Exercise aim:
What is needed is an exact copy of the records below, with the pictures left out.

++++ Data records ++++

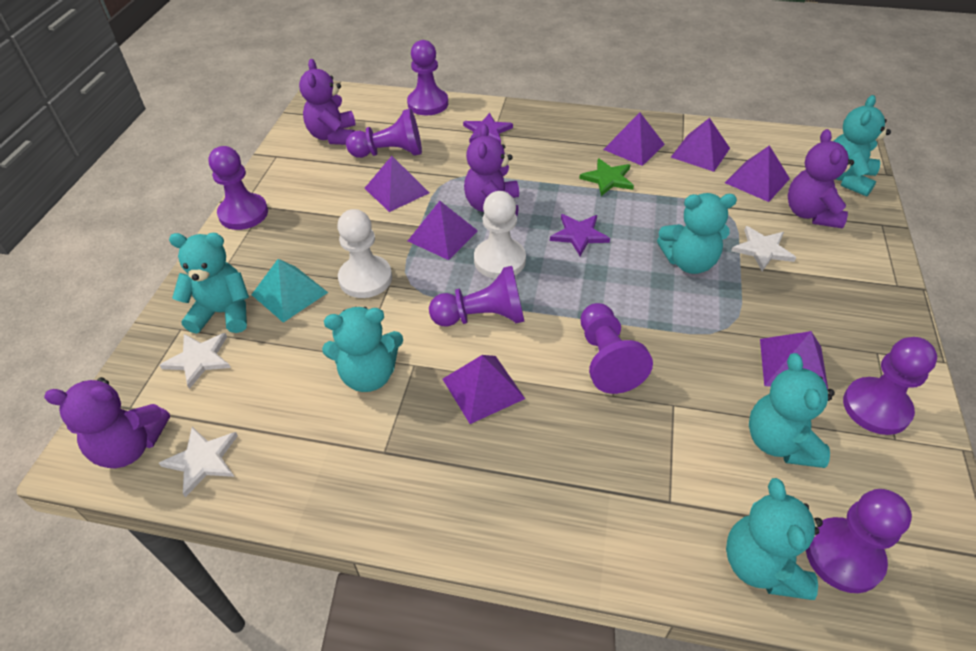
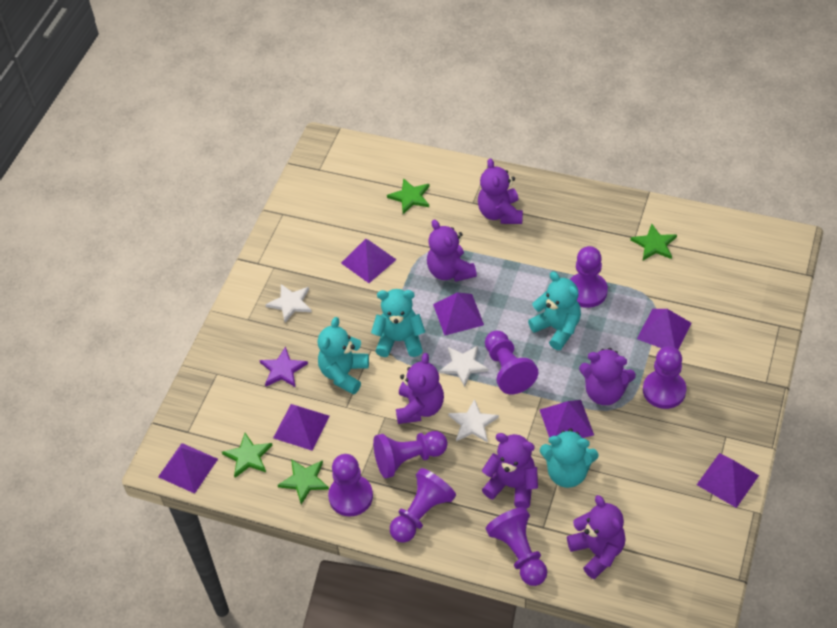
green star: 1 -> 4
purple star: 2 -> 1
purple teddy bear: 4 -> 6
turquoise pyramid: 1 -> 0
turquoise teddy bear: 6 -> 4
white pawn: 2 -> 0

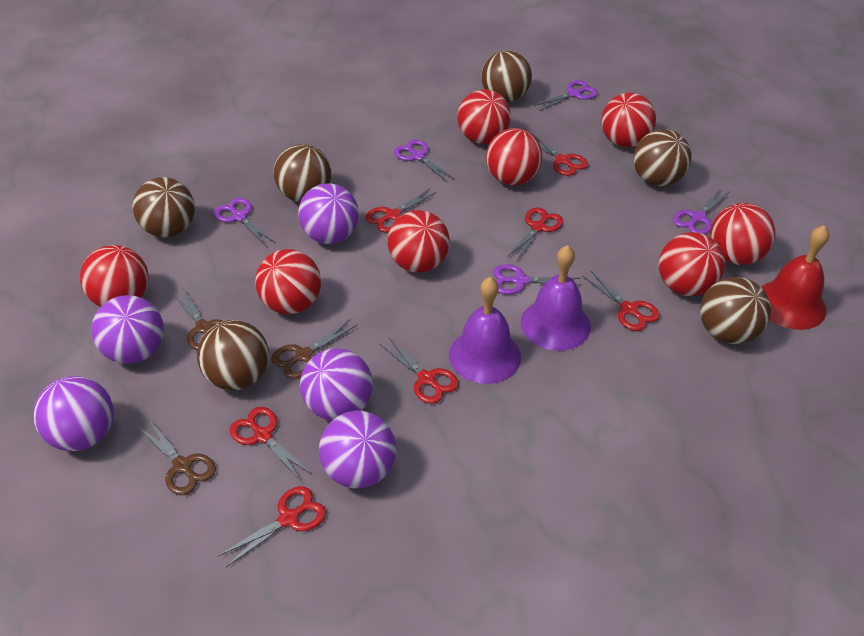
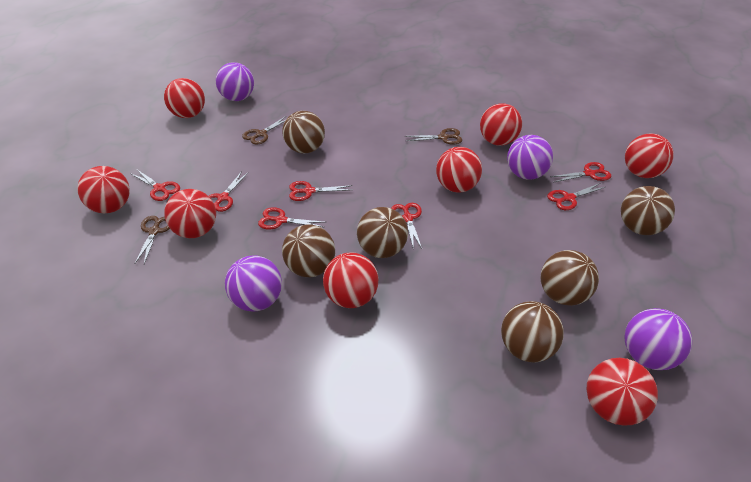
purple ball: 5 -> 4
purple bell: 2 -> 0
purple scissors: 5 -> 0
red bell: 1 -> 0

++++

Written response:
green star: 1 -> 4
purple star: 2 -> 1
purple teddy bear: 4 -> 6
turquoise pyramid: 1 -> 0
turquoise teddy bear: 6 -> 4
white pawn: 2 -> 0

purple ball: 5 -> 4
purple bell: 2 -> 0
purple scissors: 5 -> 0
red bell: 1 -> 0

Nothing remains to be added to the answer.